◆ REQUIRED WORK: Rewrite the data below with every instance of "photographer" replaced by "camera operator" and everything else kept the same. Omit the pictures from your answer.

◆ WORKING DATA:
______________________________

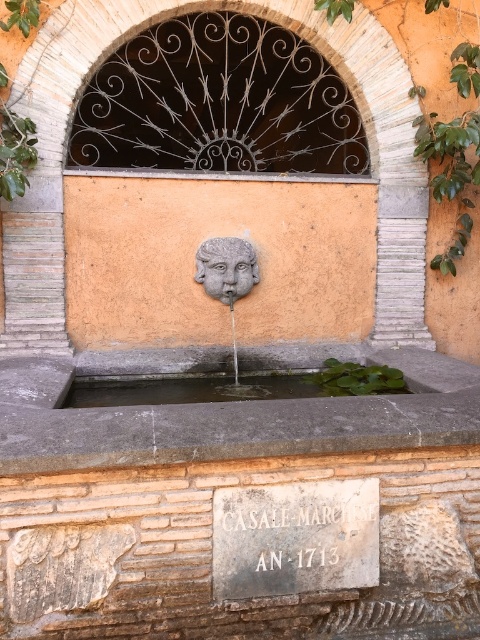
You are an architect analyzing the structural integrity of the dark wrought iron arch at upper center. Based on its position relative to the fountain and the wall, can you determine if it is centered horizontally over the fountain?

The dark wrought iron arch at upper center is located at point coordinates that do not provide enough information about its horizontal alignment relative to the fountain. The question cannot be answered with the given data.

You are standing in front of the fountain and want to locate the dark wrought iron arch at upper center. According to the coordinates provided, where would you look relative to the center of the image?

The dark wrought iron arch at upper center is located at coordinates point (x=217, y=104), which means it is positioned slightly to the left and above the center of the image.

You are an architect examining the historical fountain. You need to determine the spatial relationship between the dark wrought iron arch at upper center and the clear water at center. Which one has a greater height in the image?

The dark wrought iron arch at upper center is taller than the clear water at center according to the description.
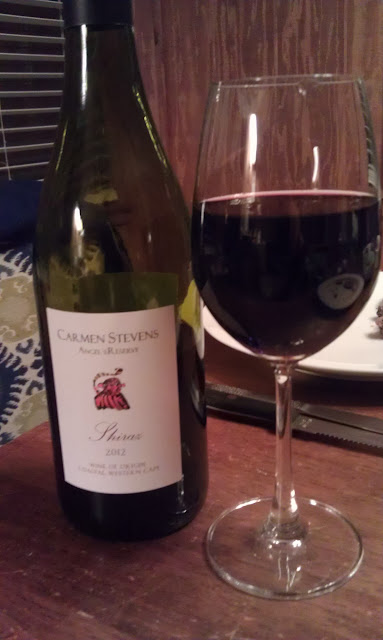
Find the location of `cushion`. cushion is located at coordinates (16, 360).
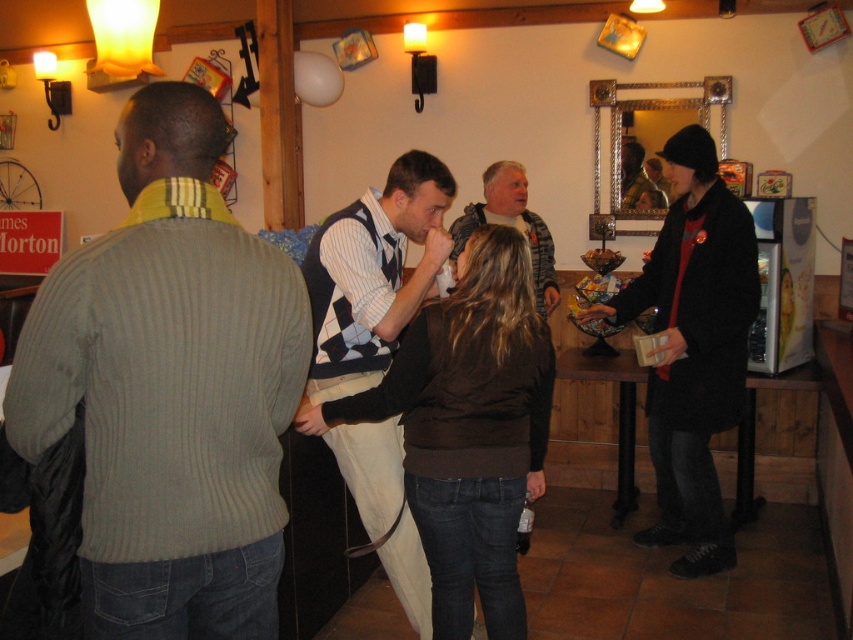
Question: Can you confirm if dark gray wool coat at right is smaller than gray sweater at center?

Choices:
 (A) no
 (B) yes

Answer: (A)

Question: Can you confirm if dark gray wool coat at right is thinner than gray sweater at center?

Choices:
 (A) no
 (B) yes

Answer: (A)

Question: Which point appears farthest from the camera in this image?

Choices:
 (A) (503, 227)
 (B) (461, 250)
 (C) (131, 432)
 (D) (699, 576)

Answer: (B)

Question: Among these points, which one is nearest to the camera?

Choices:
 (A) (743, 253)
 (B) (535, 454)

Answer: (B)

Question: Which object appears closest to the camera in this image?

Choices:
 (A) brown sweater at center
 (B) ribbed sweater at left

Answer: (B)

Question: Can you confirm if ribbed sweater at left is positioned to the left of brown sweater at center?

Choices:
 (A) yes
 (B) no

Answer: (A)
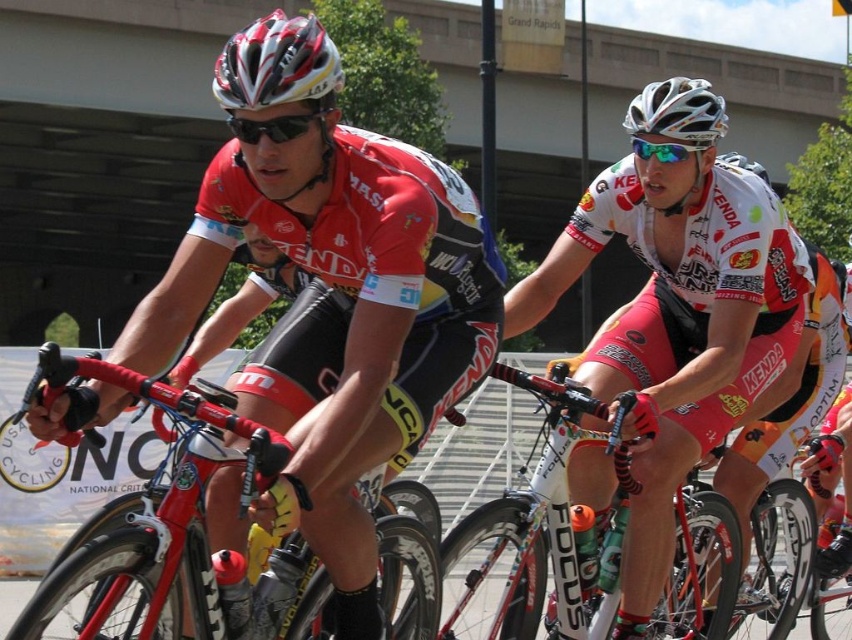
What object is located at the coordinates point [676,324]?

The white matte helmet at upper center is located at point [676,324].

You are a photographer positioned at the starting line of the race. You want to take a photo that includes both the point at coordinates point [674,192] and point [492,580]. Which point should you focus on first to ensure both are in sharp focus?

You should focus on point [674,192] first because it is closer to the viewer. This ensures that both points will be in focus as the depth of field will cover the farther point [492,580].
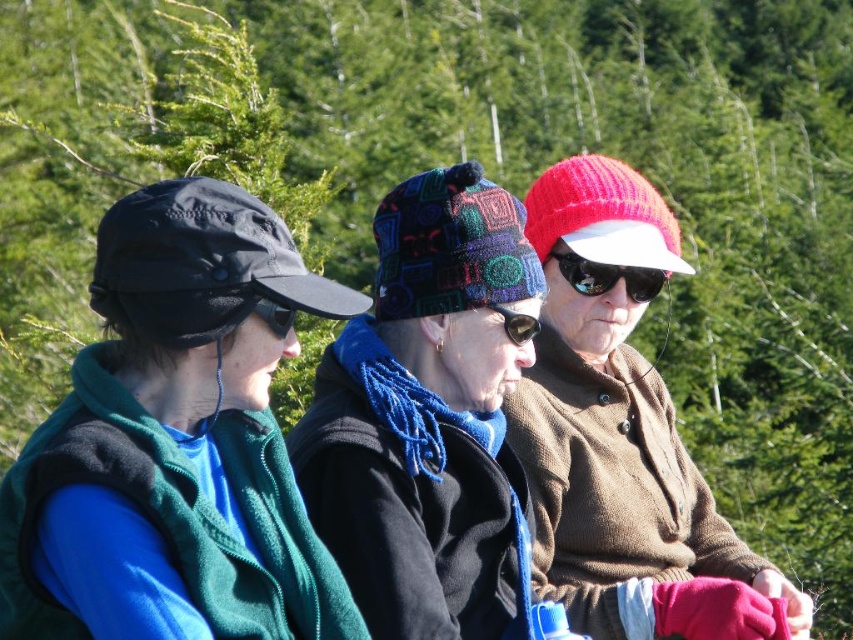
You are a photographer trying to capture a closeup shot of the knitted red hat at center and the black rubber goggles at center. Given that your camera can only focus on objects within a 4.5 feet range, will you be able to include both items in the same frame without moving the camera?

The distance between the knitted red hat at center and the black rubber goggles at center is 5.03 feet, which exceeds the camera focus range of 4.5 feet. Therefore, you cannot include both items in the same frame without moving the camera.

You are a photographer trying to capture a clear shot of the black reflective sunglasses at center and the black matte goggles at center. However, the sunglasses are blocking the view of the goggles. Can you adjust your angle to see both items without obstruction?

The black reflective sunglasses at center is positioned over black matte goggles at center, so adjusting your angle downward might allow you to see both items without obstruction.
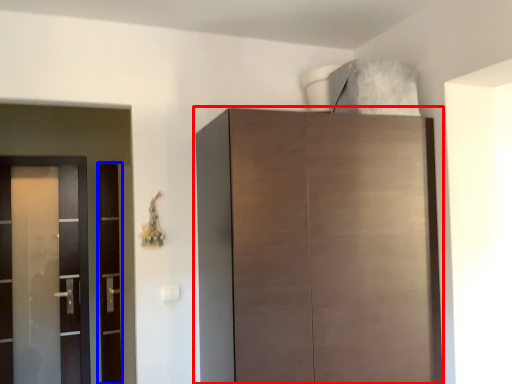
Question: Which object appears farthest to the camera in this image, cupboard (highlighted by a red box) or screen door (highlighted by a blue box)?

______________________________

◆ RESULT FOR THIS TASK:
You are an architect analyzing the structural integrity of the dark wrought iron arch at upper center. Based on its position relative to the fountain and the wall, can you determine if it is centered horizontally over the fountain?

The dark wrought iron arch at upper center is located at point coordinates that do not provide enough information about its horizontal alignment relative to the fountain. The question cannot be answered with the given data.

You are standing in front of the fountain and want to locate the dark wrought iron arch at upper center. According to the coordinates provided, where would you look relative to the center of the image?

The dark wrought iron arch at upper center is located at coordinates point (x=217, y=104), which means it is positioned slightly to the left and above the center of the image.

You are an architect examining the historical fountain. You need to determine the spatial relationship between the dark wrought iron arch at upper center and the clear water at center. Which one has a greater height in the image?

The dark wrought iron arch at upper center is taller than the clear water at center according to the description.
Find the location of `cushion`. cushion is located at coordinates (16, 360).
Question: Can you confirm if dark gray wool coat at right is smaller than gray sweater at center?

Choices:
 (A) no
 (B) yes

Answer: (A)

Question: Can you confirm if dark gray wool coat at right is thinner than gray sweater at center?

Choices:
 (A) no
 (B) yes

Answer: (A)

Question: Which point appears farthest from the camera in this image?

Choices:
 (A) (503, 227)
 (B) (461, 250)
 (C) (131, 432)
 (D) (699, 576)

Answer: (B)

Question: Among these points, which one is nearest to the camera?

Choices:
 (A) (743, 253)
 (B) (535, 454)

Answer: (B)

Question: Which object appears closest to the camera in this image?

Choices:
 (A) brown sweater at center
 (B) ribbed sweater at left

Answer: (B)

Question: Can you confirm if ribbed sweater at left is positioned to the left of brown sweater at center?

Choices:
 (A) yes
 (B) no

Answer: (A)
What object is located at the coordinates point [676,324]?

The white matte helmet at upper center is located at point [676,324].

You are a camera operator positioned at the starting line of the race. You want to take a photo that includes both the point at coordinates point [674,192] and point [492,580]. Which point should you focus on first to ensure both are in sharp focus?

You should focus on point [674,192] first because it is closer to the viewer. This ensures that both points will be in focus as the depth of field will cover the farther point [492,580].
You are a camera operator trying to capture a closeup shot of the knitted red hat at center and the black rubber goggles at center. Given that your camera can only focus on objects within a 4.5 feet range, will you be able to include both items in the same frame without moving the camera?

The distance between the knitted red hat at center and the black rubber goggles at center is 5.03 feet, which exceeds the camera focus range of 4.5 feet. Therefore, you cannot include both items in the same frame without moving the camera.

You are a camera operator trying to capture a clear shot of the black reflective sunglasses at center and the black matte goggles at center. However, the sunglasses are blocking the view of the goggles. Can you adjust your angle to see both items without obstruction?

The black reflective sunglasses at center is positioned over black matte goggles at center, so adjusting your angle downward might allow you to see both items without obstruction.
Question: Which object appears farthest to the camera in this image, cupboard (highlighted by a red box) or screen door (highlighted by a blue box)?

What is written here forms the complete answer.